## [Task to carry out]
What is needed here is an exact printout of the data, with no pictures included.

## [Supplied material]

BEGIN

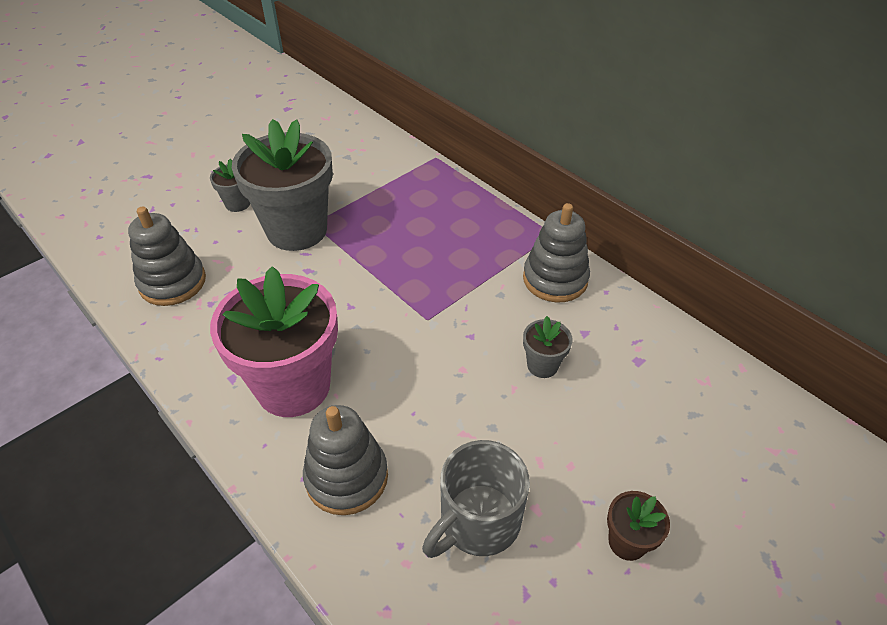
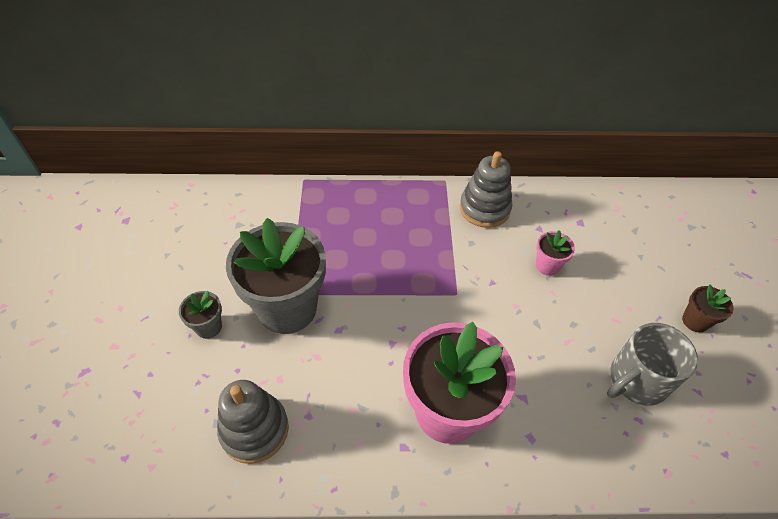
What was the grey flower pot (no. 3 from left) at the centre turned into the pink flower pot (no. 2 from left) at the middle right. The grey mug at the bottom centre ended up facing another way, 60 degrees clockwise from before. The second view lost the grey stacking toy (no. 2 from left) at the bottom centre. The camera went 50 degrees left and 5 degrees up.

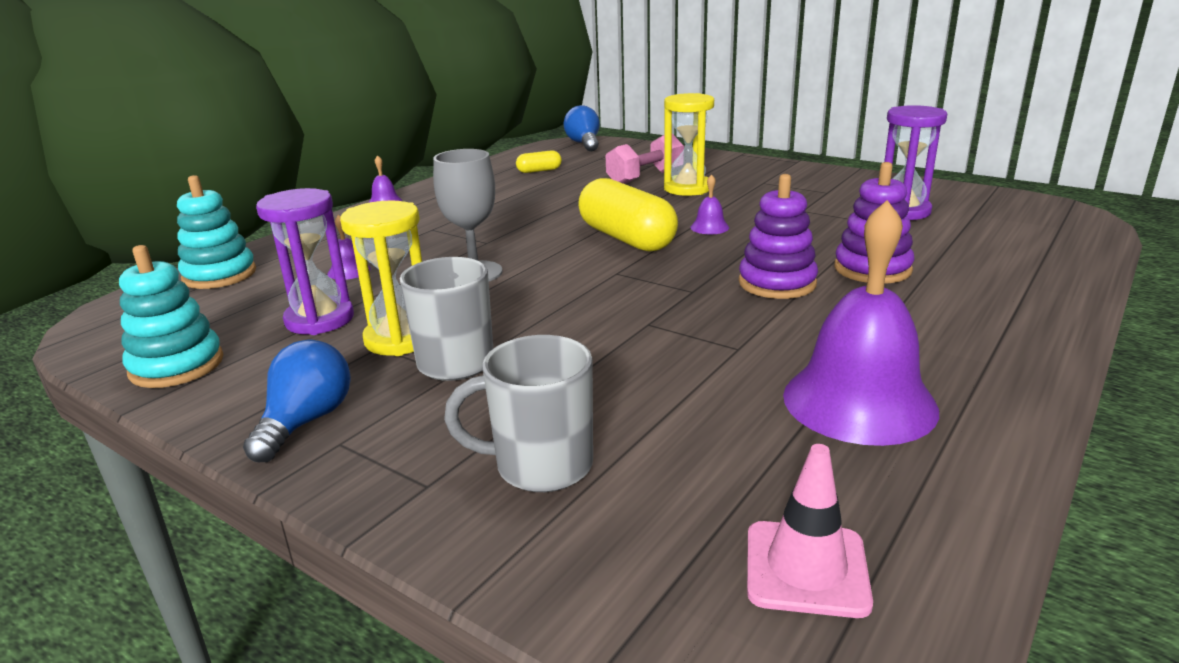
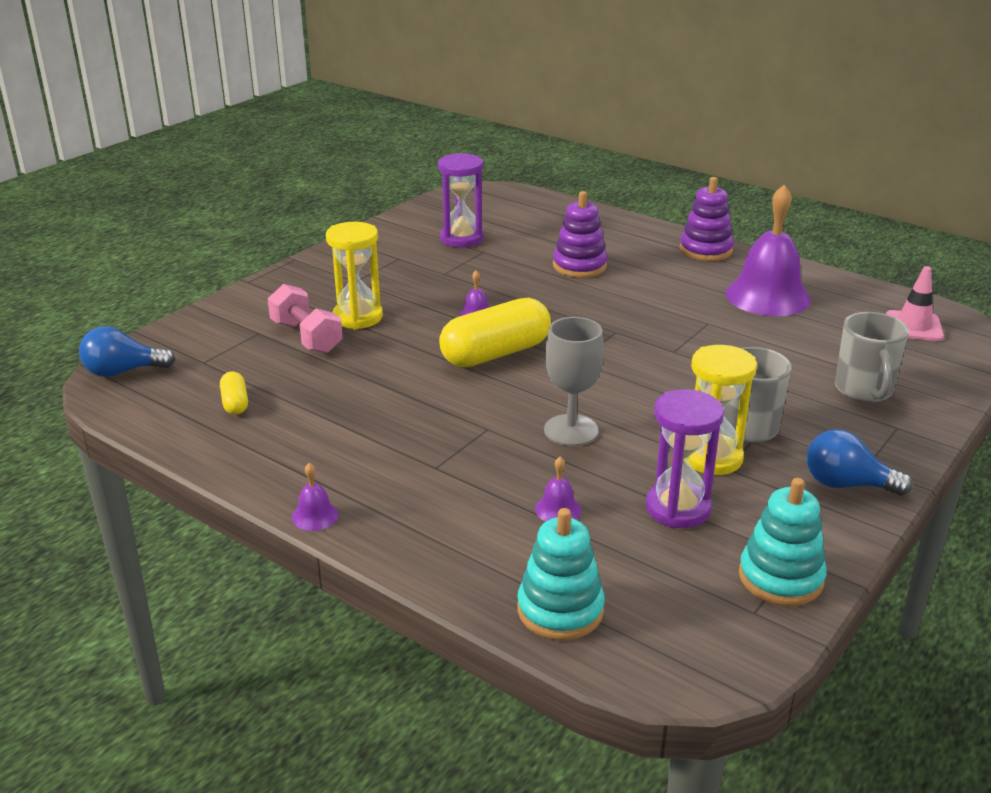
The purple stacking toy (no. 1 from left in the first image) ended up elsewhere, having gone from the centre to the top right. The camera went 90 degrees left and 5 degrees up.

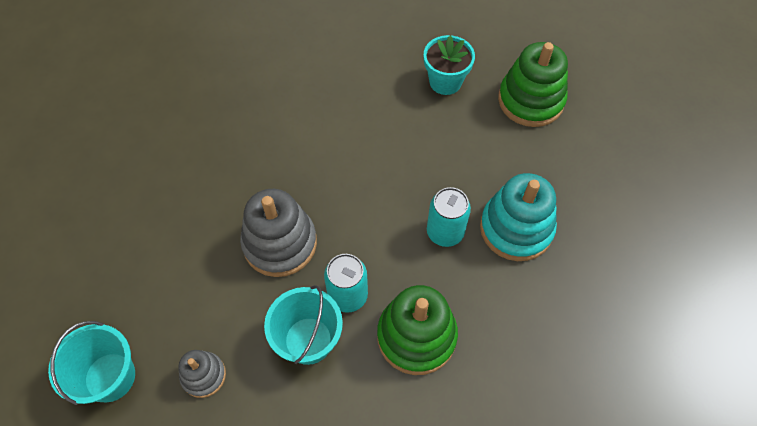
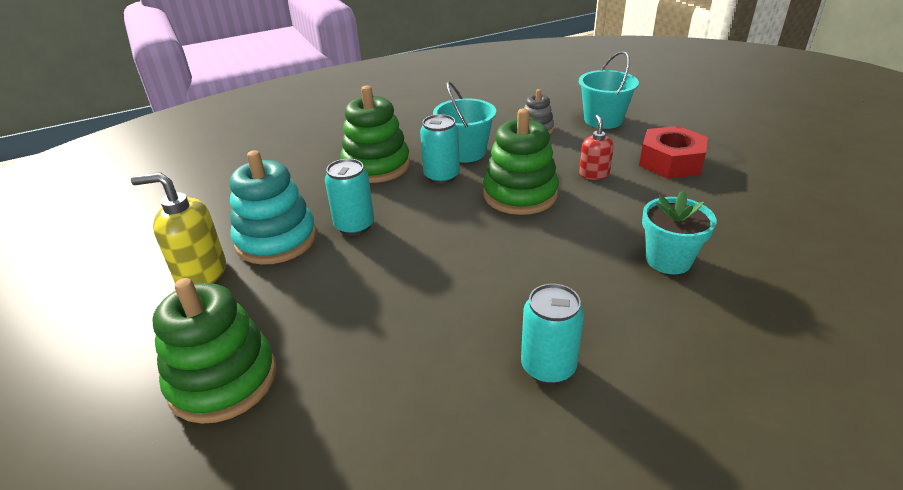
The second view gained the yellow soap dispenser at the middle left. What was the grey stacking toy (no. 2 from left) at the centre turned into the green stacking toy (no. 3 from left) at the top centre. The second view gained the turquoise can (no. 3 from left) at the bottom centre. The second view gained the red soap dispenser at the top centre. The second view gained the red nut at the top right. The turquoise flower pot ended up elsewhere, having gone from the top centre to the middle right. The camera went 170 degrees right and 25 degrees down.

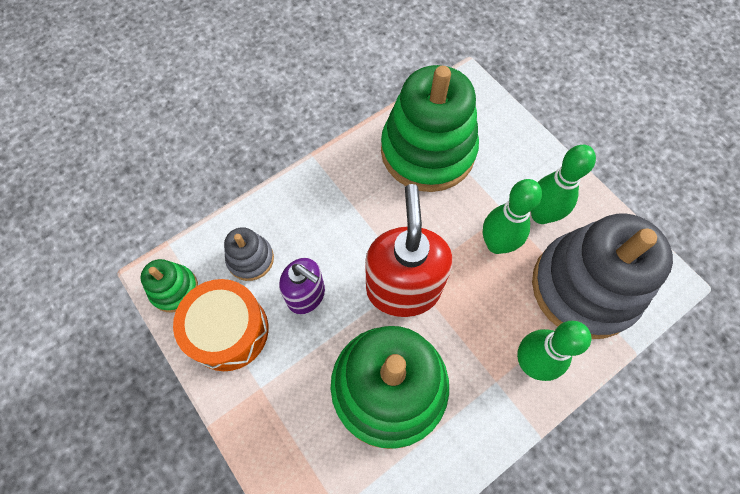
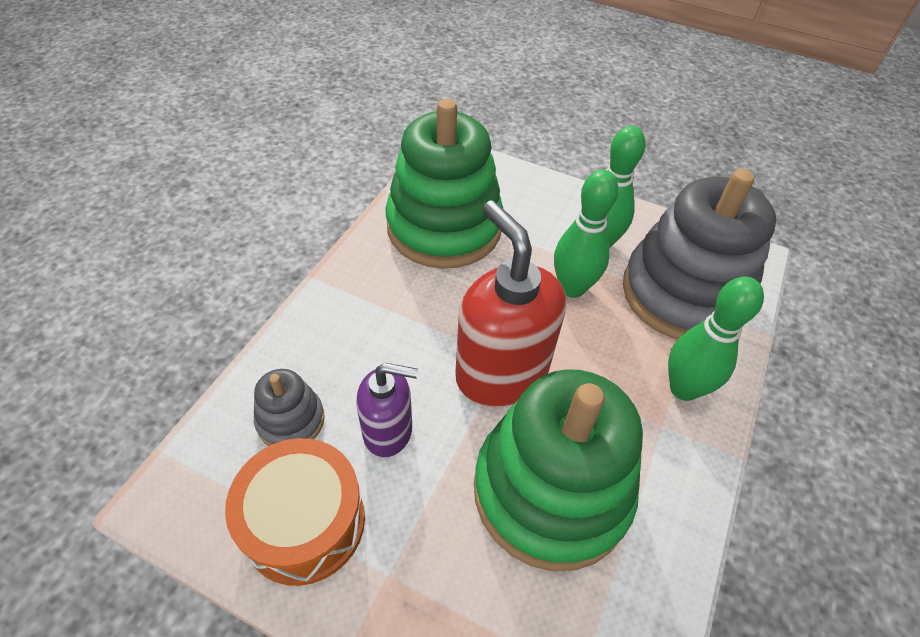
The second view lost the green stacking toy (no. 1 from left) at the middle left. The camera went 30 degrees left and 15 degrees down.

END

## [Answer space]
What was the grey flower pot (no. 3 from left) at the centre turned into the pink flower pot (no. 2 from left) at the middle right. The grey mug at the bottom centre ended up facing another way, 60 degrees clockwise from before. The second view lost the grey stacking toy (no. 2 from left) at the bottom centre. The camera went 50 degrees left and 5 degrees up.

The purple stacking toy (no. 1 from left in the first image) ended up elsewhere, having gone from the centre to the top right. The camera went 90 degrees left and 5 degrees up.

The second view gained the yellow soap dispenser at the middle left. What was the grey stacking toy (no. 2 from left) at the centre turned into the green stacking toy (no. 3 from left) at the top centre. The second view gained the turquoise can (no. 3 from left) at the bottom centre. The second view gained the red soap dispenser at the top centre. The second view gained the red nut at the top right. The turquoise flower pot ended up elsewhere, having gone from the top centre to the middle right. The camera went 170 degrees right and 25 degrees down.

The second view lost the green stacking toy (no. 1 from left) at the middle left. The camera went 30 degrees left and 15 degrees down.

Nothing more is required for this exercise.